→ Provided data:

Start of Block

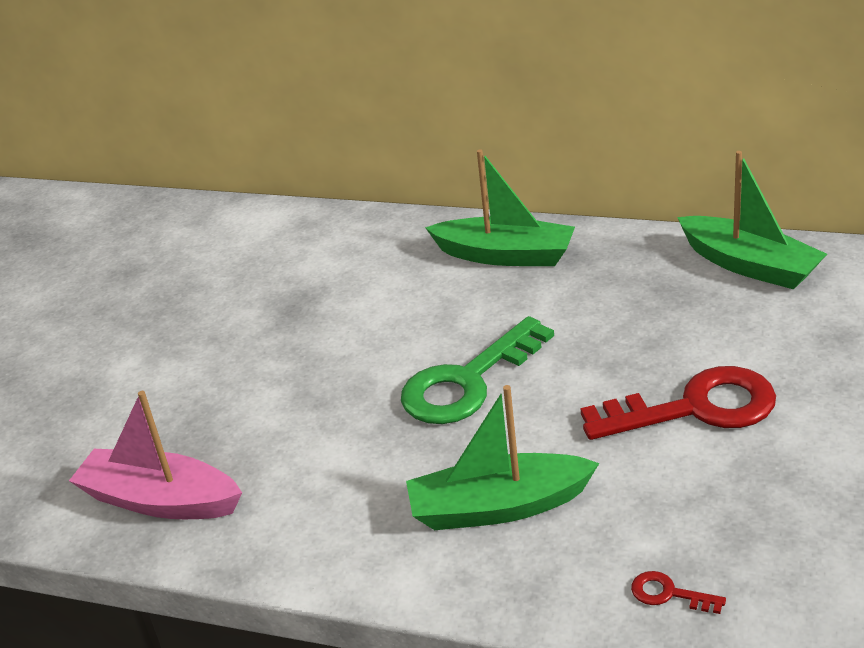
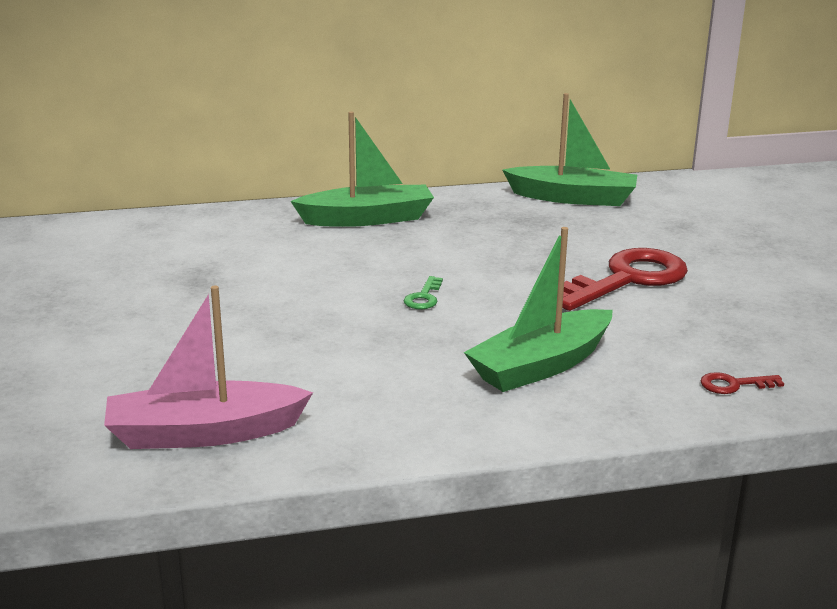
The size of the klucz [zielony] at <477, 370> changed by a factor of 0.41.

End of Block
Start of Block

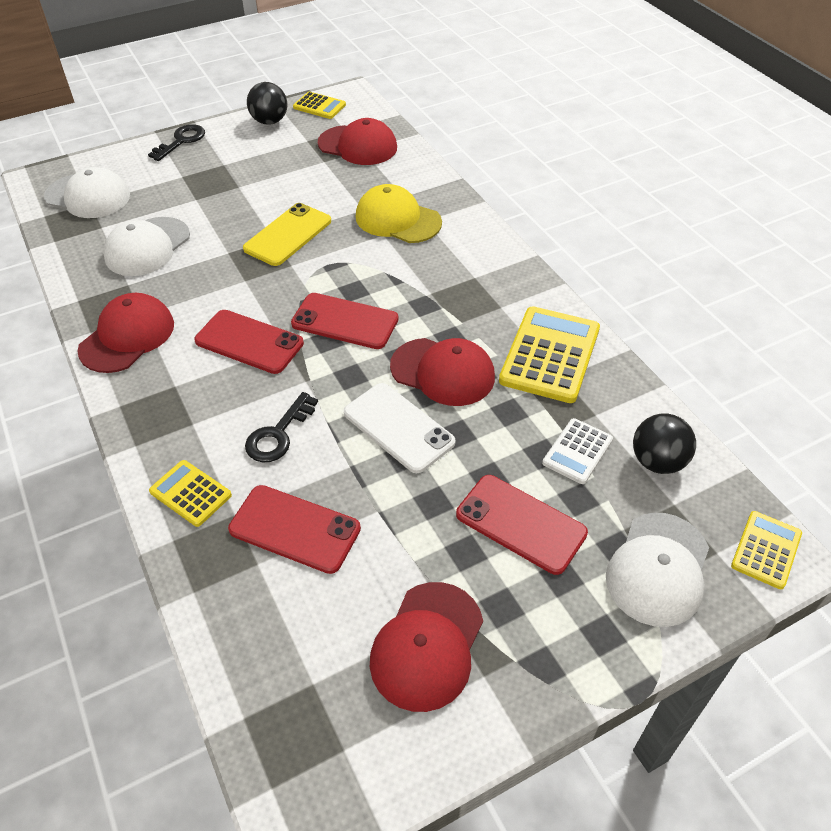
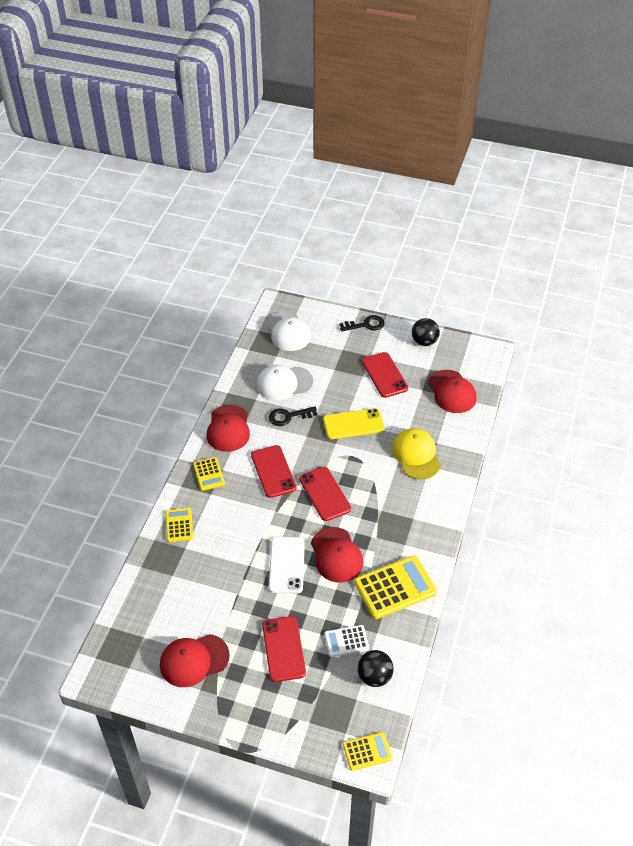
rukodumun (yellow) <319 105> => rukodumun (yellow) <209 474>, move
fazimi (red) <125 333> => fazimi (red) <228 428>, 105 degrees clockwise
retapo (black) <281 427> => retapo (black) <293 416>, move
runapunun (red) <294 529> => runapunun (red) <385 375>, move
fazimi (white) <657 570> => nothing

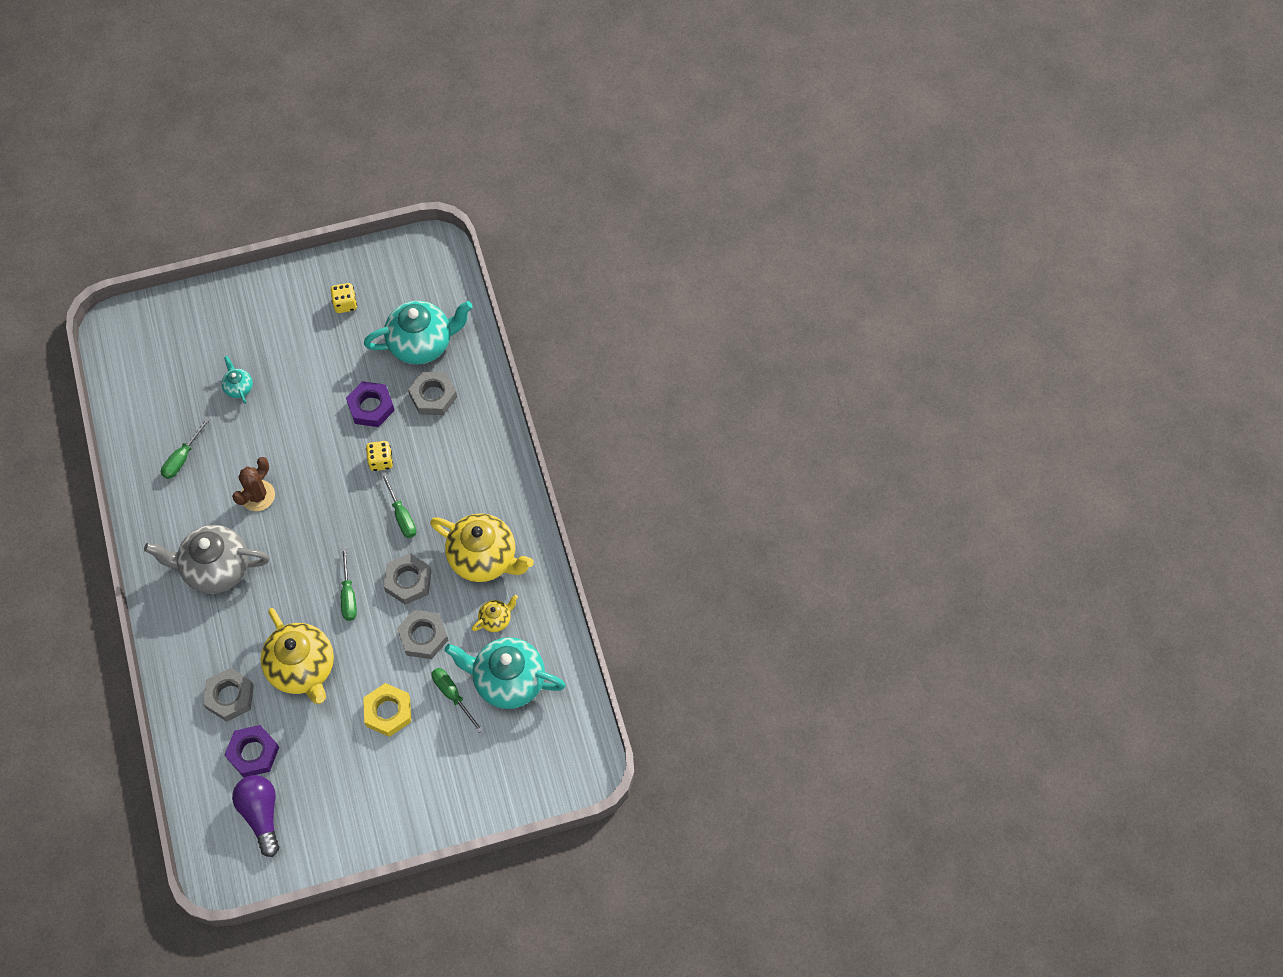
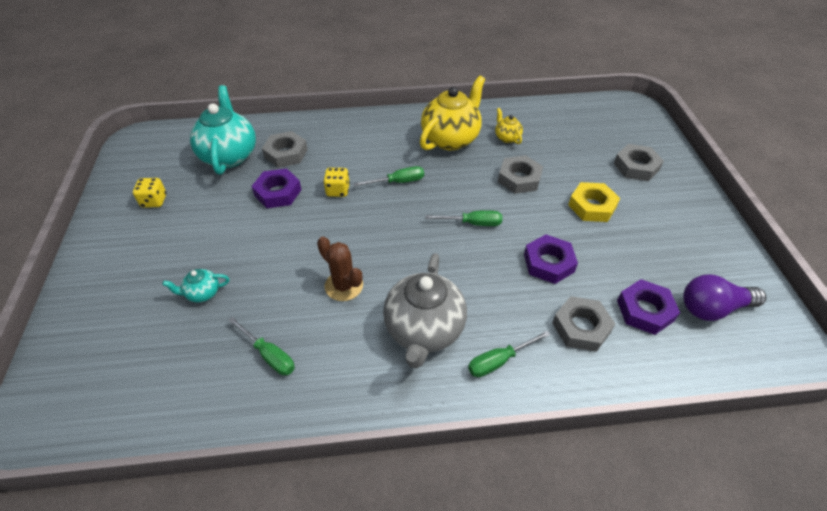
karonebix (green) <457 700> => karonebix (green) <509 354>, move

End of Block

→ Work to complete:
Look above for the line with "retapo (black) <281" and copy exactly from it through the line with "karonebix (green) <457", both included. Omit the pictures.

→ Reply to the exercise:
retapo (black) <281 427> => retapo (black) <293 416>, move
runapunun (red) <294 529> => runapunun (red) <385 375>, move
fazimi (white) <657 570> => nothing

karonebix (green) <457 700> => karonebix (green) <509 354>, move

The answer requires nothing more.